++++ INFORMATION PROVIDED

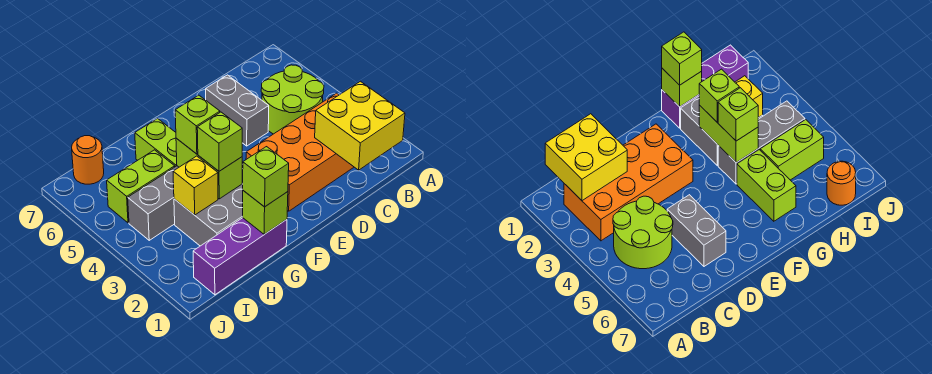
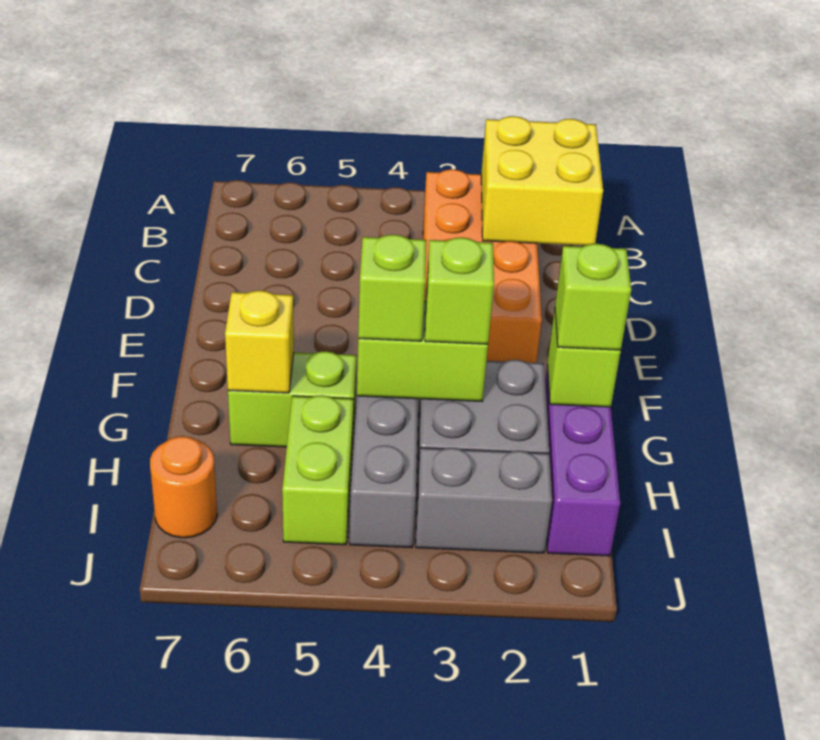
lime round brick B4:C5 level 1 -> none
grey brick D5:D6 level 1 -> grey brick I2:I3 level 1
yellow brick H3 level 2 -> yellow brick G6 level 2

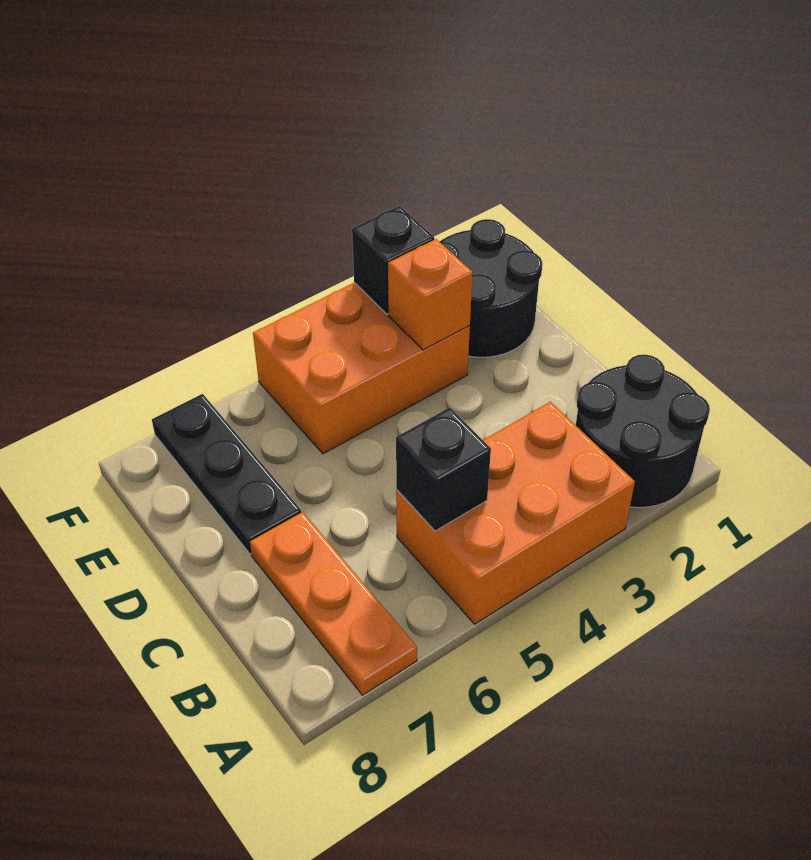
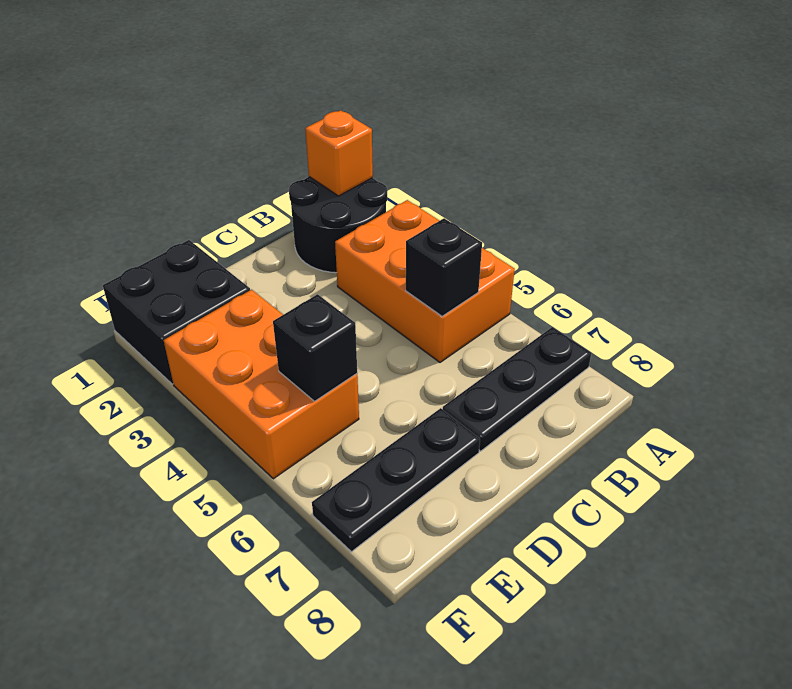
orange plate A7:C7 level 1 -> black plate A7:C7 level 1
black round brick E1:F2 level 1 -> black brick E1:F2 level 1
orange brick E3 level 2 -> orange brick A1 level 2
black brick F3 level 2 -> black brick E5 level 2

++++++++

◆ WHAT YOU ARE ASKED TO DO ◆
Every line from the one containing "black round brick" through the end of the material above should be retyped exactly; please include nothing else.

◆ REPLY ◆
black round brick E1:F2 level 1 -> black brick E1:F2 level 1
orange brick E3 level 2 -> orange brick A1 level 2
black brick F3 level 2 -> black brick E5 level 2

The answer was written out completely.